**Work instructions**
The lines below that include "brown" are to be found and copied.

Start of Stored data

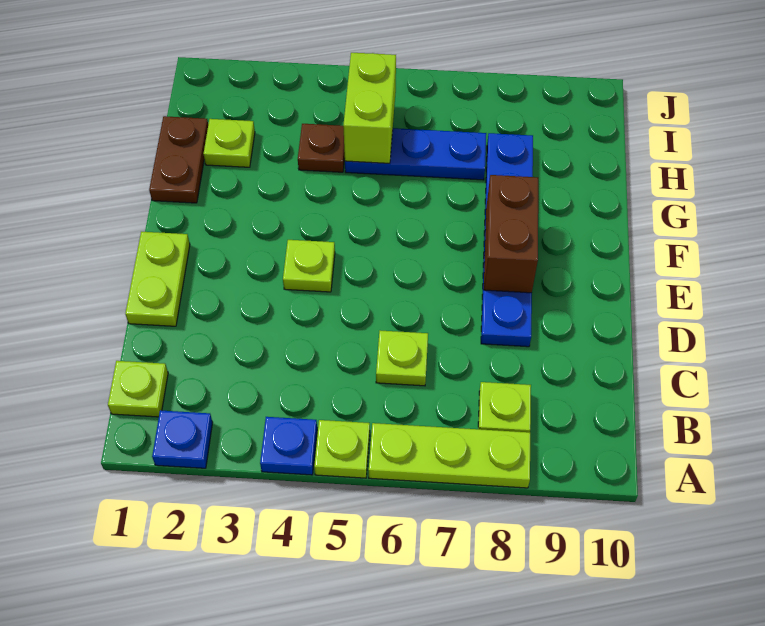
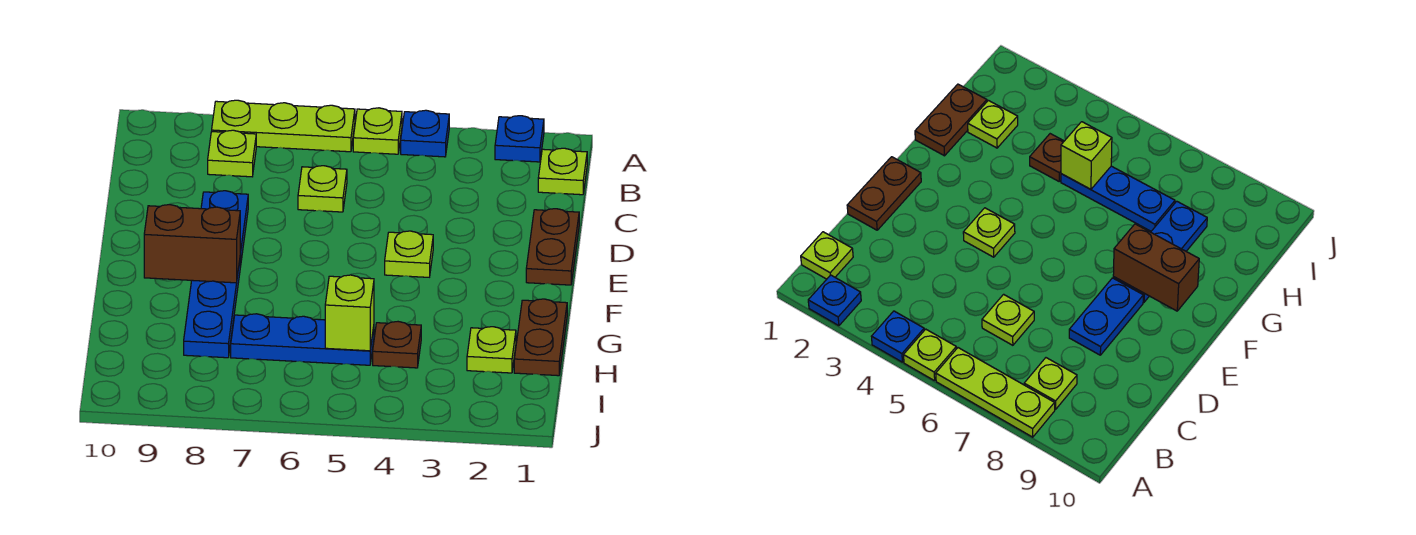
lime plate D1:E1 level 1 -> brown plate D1:E1 level 1
brown brick E8:F8 level 2 -> brown brick F8:F9 level 2
lime brick H5:I5 level 2 -> lime brick H5 level 2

End of Stored data

**Response to the task**
lime plate D1:E1 level 1 -> brown plate D1:E1 level 1
brown brick E8:F8 level 2 -> brown brick F8:F9 level 2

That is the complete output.